GIVEN RECORDS Start Marker

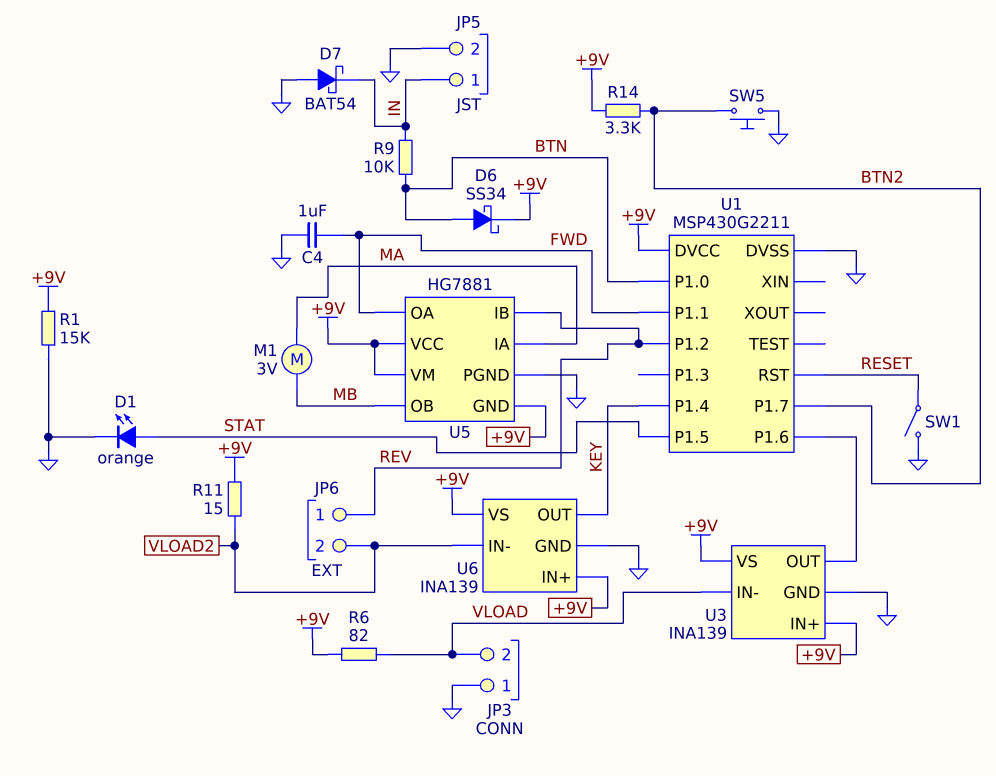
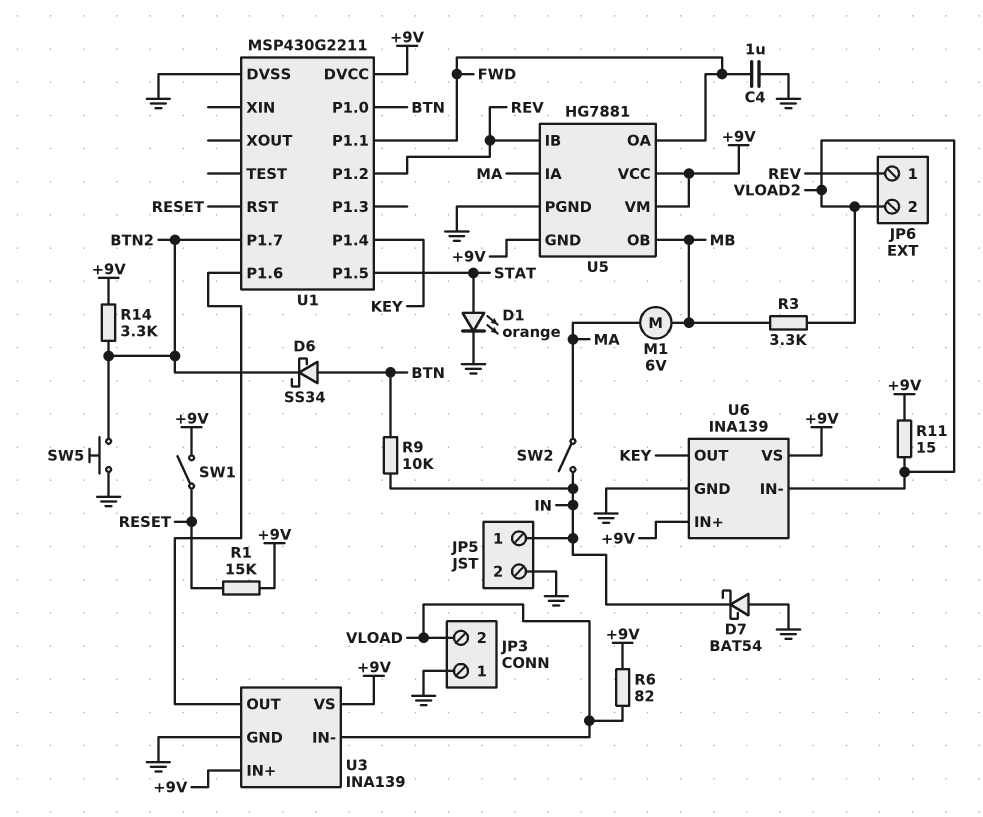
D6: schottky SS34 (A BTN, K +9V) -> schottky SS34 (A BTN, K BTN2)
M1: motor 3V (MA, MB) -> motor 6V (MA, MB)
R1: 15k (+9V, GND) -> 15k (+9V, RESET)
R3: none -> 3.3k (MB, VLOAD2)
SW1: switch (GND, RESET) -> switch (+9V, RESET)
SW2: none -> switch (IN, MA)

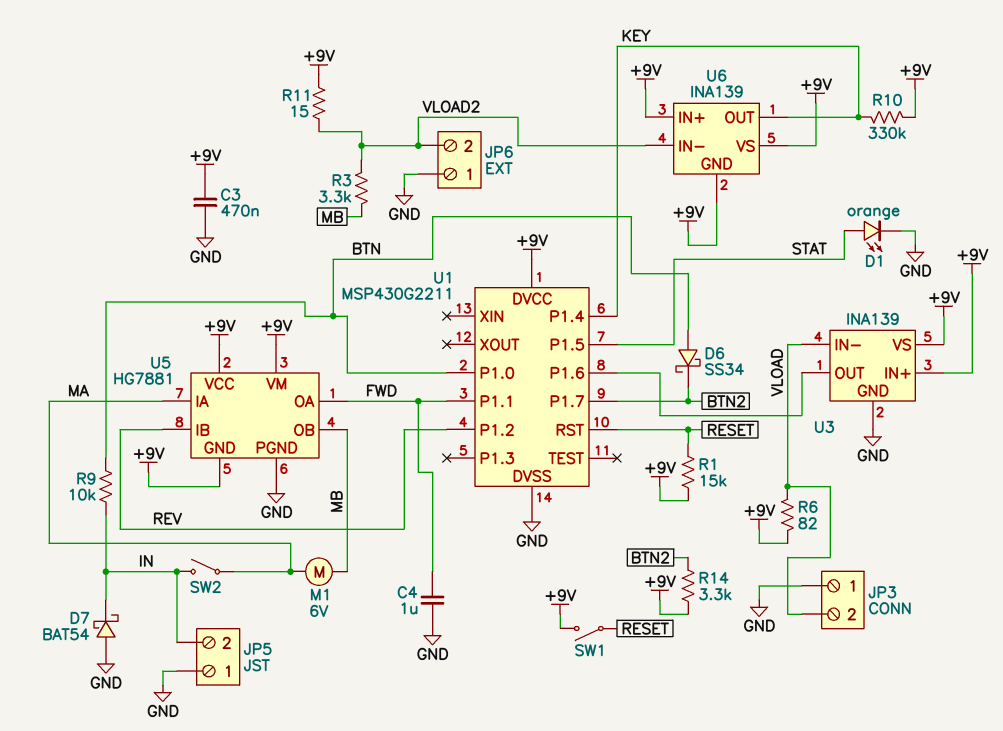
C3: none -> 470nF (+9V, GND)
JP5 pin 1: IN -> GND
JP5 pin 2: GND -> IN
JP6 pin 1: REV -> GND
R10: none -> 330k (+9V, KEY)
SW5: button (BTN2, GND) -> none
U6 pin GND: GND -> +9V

GIVEN RECORDS End Marker

__WHAT YOU ARE ASKED TO DO__. Go through the listing above and write it all out exactly, leaving out any picture.

__ANSWER AREA__.
D6: schottky SS34 (A BTN, K +9V) -> schottky SS34 (A BTN, K BTN2)
M1: motor 3V (MA, MB) -> motor 6V (MA, MB)
R1: 15k (+9V, GND) -> 15k (+9V, RESET)
R3: none -> 3.3k (MB, VLOAD2)
SW1: switch (GND, RESET) -> switch (+9V, RESET)
SW2: none -> switch (IN, MA)

C3: none -> 470nF (+9V, GND)
JP5 pin 1: IN -> GND
JP5 pin 2: GND -> IN
JP6 pin 1: REV -> GND
R10: none -> 330k (+9V, KEY)
SW5: button (BTN2, GND) -> none
U6 pin GND: GND -> +9V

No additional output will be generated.